**ABOUT THIS TASK**. Your response should be every line from the entries that includes the string "none".

**RECORDED DATA**.
- - -

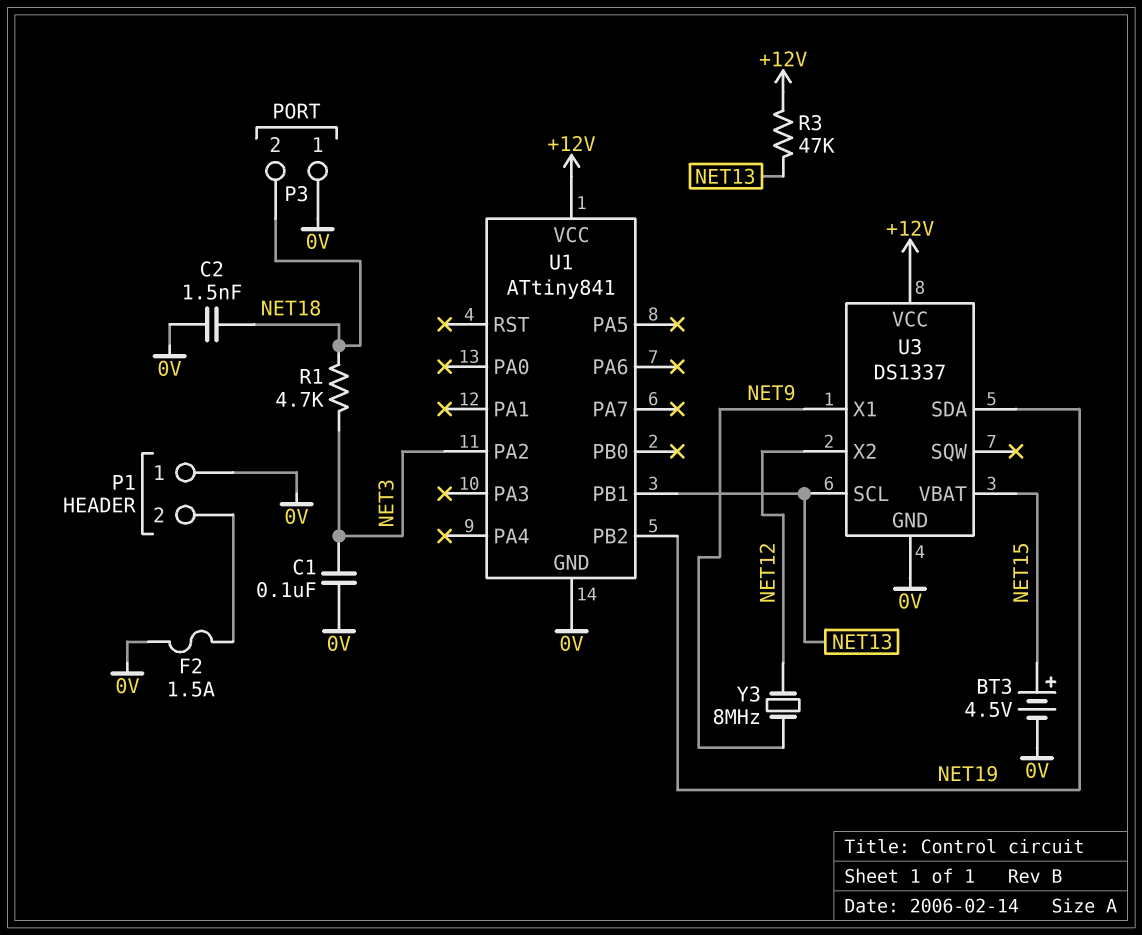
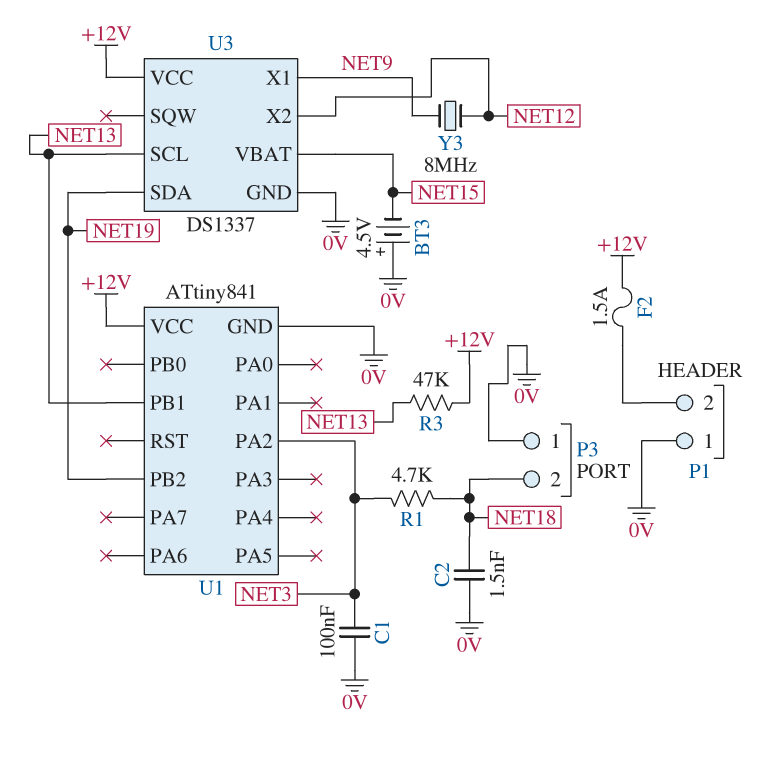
BT3: 4.5V (plus NET15, minus 0V) -> 4.5V (plus 0V, minus NET15)
F2: 1.5A (0V, P1/2) -> 1.5A (+12V, P1/2)

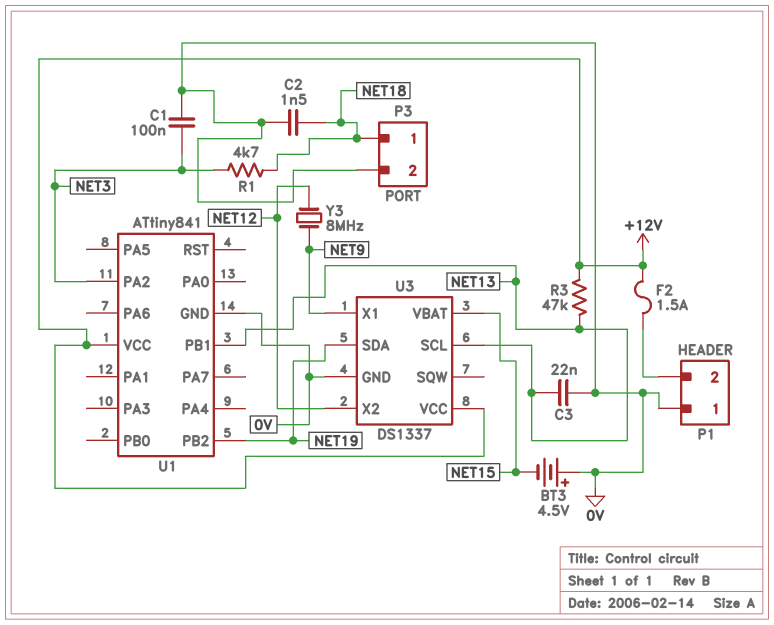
C3: none -> 22nF (0V, NET13)
P3 pin 1: 0V -> NET18
P3 pin 2: NET18 -> 0V

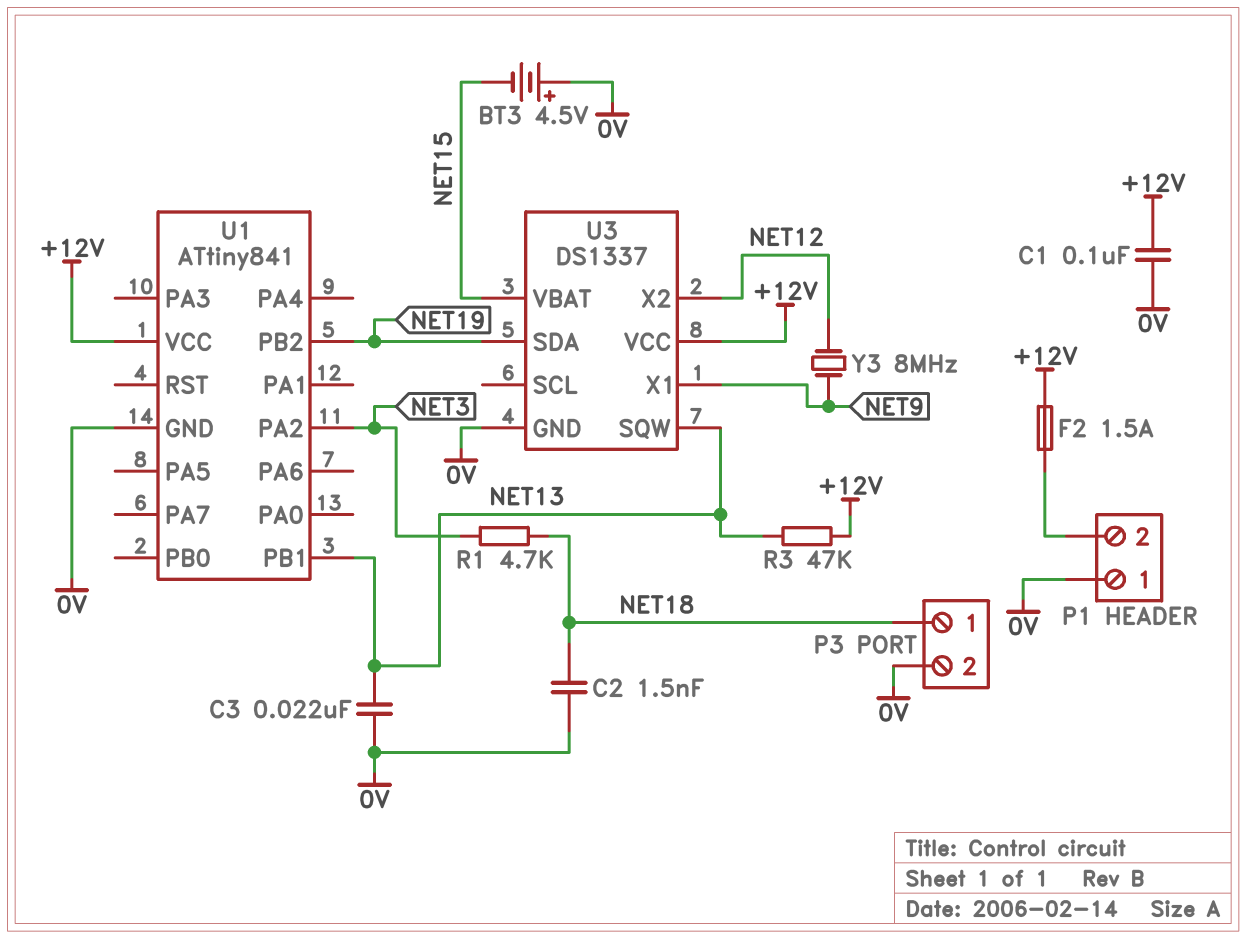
C1: 100nF (0V, NET3) -> 100nF (+12V, 0V)
U3 pin SCL: NET13 -> none
U3 pin SQW: none -> NET13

- - -

**ANSWER TO THIS TASK**.
C3: none -> 22nF (0V, NET13)
U3 pin SCL: NET13 -> none
U3 pin SQW: none -> NET13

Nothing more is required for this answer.